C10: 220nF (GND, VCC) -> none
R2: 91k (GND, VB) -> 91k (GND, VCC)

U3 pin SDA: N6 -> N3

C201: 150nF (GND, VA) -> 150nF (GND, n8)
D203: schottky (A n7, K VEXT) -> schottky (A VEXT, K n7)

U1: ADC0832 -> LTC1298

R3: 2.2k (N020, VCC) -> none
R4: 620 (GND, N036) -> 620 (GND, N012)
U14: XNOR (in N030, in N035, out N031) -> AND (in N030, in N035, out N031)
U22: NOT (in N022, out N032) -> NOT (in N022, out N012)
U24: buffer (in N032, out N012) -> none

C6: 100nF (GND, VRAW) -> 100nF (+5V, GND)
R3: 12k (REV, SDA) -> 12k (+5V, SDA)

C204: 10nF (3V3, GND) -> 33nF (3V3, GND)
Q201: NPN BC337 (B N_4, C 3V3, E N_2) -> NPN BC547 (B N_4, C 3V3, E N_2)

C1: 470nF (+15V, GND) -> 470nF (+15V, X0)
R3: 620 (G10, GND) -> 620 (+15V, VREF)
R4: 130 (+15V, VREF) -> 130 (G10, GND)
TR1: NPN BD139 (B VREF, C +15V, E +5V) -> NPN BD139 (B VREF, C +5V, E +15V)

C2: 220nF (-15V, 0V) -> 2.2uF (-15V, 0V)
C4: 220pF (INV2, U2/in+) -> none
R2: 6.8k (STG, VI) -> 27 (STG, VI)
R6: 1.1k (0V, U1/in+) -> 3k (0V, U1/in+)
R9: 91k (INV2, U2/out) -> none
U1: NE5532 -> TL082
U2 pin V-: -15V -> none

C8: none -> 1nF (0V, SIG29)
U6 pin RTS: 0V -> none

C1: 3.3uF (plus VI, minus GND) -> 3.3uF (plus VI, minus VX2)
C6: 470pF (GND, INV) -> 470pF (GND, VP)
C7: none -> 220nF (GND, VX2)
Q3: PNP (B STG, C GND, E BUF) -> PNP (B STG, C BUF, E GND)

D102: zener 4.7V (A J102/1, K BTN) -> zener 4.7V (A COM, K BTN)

-- Exercise instructions --
Look above for the line with "U1: NE5532 -> TL082", then copy it and each later line exactly, stopping at the last line of the records.

-- Answer space --
U1: NE5532 -> TL082
U2 pin V-: -15V -> none

C8: none -> 1nF (0V, SIG29)
U6 pin RTS: 0V -> none

C1: 3.3uF (plus VI, minus GND) -> 3.3uF (plus VI, minus VX2)
C6: 470pF (GND, INV) -> 470pF (GND, VP)
C7: none -> 220nF (GND, VX2)
Q3: PNP (B STG, C GND, E BUF) -> PNP (B STG, C BUF, E GND)

D102: zener 4.7V (A J102/1, K BTN) -> zener 4.7V (A COM, K BTN)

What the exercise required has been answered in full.